Your goal - Can you copy the entries below word for word, from the first line through the line containing "red triangle at", including both?

▬▬▬▬▬▬

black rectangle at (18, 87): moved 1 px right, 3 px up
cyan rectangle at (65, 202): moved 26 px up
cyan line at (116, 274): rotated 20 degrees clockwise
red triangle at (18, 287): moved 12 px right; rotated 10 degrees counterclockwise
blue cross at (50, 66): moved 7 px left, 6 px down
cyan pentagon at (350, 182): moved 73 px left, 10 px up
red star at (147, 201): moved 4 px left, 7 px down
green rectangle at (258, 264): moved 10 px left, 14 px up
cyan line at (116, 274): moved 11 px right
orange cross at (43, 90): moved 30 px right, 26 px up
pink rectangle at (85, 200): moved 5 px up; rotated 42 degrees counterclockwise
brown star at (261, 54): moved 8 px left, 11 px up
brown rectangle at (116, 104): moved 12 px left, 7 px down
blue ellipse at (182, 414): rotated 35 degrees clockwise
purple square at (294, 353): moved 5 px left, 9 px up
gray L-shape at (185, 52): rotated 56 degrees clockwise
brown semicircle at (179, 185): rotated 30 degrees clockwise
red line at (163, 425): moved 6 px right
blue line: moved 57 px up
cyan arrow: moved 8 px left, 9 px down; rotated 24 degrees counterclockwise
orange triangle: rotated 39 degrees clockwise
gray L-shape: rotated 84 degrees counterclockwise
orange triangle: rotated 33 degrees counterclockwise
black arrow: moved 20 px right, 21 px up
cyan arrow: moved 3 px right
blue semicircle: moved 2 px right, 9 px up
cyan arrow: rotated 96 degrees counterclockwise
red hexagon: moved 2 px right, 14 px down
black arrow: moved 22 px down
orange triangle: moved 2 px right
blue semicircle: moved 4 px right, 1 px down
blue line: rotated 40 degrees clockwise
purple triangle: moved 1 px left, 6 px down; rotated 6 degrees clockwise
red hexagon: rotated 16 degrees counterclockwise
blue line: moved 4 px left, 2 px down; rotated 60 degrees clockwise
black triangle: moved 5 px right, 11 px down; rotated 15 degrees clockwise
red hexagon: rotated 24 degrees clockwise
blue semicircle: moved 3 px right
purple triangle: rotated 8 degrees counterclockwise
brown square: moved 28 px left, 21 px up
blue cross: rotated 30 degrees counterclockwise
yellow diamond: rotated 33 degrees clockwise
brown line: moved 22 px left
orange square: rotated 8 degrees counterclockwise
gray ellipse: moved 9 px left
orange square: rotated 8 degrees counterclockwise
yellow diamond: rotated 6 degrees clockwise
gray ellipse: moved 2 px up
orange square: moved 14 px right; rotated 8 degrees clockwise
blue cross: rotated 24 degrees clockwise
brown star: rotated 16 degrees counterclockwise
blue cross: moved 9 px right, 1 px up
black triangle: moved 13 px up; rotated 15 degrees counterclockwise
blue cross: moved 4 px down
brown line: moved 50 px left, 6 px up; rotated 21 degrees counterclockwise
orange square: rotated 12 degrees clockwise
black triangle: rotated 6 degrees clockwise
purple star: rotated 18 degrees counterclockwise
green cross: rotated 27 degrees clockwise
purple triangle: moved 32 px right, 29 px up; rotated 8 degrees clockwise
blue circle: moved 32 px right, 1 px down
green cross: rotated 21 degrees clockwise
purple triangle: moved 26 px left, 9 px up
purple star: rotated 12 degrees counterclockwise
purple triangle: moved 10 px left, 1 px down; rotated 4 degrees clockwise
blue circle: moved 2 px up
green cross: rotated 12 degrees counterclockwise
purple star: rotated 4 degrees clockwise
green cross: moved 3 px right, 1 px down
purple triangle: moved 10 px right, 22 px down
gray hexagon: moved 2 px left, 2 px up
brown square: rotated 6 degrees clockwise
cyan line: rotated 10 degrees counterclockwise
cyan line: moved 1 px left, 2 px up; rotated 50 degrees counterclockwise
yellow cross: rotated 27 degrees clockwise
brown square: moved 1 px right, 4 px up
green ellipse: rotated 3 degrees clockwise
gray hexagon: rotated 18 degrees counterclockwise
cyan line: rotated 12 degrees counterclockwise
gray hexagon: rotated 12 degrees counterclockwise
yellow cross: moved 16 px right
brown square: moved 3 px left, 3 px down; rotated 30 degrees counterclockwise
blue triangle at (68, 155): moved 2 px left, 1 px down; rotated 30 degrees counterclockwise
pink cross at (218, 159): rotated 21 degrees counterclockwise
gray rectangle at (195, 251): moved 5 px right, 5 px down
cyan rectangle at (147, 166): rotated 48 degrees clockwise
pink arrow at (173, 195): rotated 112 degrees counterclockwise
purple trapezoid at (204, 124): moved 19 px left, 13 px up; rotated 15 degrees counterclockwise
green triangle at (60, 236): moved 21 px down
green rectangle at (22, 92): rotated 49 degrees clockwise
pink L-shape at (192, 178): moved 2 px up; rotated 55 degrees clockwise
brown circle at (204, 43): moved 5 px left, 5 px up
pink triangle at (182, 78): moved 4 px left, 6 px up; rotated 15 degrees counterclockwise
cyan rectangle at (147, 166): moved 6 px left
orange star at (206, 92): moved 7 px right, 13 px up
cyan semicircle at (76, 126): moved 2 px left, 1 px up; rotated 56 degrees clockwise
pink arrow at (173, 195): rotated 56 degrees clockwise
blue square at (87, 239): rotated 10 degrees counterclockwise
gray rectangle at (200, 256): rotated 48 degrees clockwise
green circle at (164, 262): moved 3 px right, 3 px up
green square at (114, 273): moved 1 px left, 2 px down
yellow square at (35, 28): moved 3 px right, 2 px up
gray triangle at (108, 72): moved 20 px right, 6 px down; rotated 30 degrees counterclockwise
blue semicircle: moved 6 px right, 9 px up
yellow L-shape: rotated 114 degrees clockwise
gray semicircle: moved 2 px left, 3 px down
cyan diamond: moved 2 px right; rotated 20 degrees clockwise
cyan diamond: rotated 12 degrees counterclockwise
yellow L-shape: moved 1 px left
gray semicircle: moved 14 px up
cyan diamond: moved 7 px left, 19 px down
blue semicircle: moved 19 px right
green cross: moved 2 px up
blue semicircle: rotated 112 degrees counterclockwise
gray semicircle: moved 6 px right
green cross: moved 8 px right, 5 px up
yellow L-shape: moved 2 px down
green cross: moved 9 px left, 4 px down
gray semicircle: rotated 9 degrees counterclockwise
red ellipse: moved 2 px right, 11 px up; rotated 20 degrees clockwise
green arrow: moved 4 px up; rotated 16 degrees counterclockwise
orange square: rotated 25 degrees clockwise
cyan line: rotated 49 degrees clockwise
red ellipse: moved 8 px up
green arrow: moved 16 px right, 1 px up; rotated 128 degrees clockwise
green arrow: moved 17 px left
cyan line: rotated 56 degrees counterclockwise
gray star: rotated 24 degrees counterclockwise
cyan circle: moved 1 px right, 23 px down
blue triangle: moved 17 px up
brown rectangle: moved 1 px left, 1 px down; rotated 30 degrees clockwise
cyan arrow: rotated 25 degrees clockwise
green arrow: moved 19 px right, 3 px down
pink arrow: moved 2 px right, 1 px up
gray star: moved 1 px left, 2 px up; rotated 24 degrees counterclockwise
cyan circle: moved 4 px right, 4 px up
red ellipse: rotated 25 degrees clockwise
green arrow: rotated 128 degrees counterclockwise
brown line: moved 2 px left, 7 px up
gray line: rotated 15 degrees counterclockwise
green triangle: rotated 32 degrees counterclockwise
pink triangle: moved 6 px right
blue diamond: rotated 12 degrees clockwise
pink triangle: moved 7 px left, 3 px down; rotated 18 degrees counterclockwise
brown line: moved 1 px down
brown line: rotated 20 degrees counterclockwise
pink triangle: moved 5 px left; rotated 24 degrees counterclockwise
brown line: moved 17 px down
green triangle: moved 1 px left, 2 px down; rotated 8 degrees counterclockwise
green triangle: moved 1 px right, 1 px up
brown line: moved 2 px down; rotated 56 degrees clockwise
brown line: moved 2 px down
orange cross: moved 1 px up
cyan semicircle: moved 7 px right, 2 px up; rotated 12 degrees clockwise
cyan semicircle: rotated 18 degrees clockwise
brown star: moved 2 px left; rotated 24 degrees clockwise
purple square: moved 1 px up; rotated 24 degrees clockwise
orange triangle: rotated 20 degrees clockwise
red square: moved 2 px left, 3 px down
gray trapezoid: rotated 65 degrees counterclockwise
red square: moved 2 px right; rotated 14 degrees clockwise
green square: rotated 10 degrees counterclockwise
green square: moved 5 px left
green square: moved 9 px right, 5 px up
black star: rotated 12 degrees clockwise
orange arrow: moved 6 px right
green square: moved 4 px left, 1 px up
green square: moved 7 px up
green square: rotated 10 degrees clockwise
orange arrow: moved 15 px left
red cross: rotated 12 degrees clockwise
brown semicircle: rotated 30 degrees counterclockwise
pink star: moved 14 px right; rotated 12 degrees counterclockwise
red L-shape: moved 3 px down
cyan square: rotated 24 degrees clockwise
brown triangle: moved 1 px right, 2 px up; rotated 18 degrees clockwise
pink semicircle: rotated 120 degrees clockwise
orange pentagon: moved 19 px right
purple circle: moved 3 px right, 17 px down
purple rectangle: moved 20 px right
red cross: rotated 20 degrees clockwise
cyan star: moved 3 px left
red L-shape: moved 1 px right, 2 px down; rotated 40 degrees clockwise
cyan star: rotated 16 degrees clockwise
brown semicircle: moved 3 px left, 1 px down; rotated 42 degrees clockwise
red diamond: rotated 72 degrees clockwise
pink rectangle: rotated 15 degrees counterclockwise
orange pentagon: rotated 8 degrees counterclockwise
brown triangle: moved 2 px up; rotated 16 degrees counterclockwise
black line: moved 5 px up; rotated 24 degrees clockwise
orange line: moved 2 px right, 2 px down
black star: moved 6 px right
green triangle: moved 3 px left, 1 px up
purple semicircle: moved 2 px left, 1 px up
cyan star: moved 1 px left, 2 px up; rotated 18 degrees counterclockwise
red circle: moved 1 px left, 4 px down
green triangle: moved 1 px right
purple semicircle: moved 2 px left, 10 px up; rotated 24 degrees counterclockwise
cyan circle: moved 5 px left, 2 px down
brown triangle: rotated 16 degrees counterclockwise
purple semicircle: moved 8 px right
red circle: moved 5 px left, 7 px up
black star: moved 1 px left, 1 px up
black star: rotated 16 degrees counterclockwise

▬▬▬▬▬▬

Correct response -
black rectangle at (18, 87): moved 1 px right, 3 px up
cyan rectangle at (65, 202): moved 26 px up
cyan line at (116, 274): rotated 20 degrees clockwise
red triangle at (18, 287): moved 12 px right; rotated 10 degrees counterclockwise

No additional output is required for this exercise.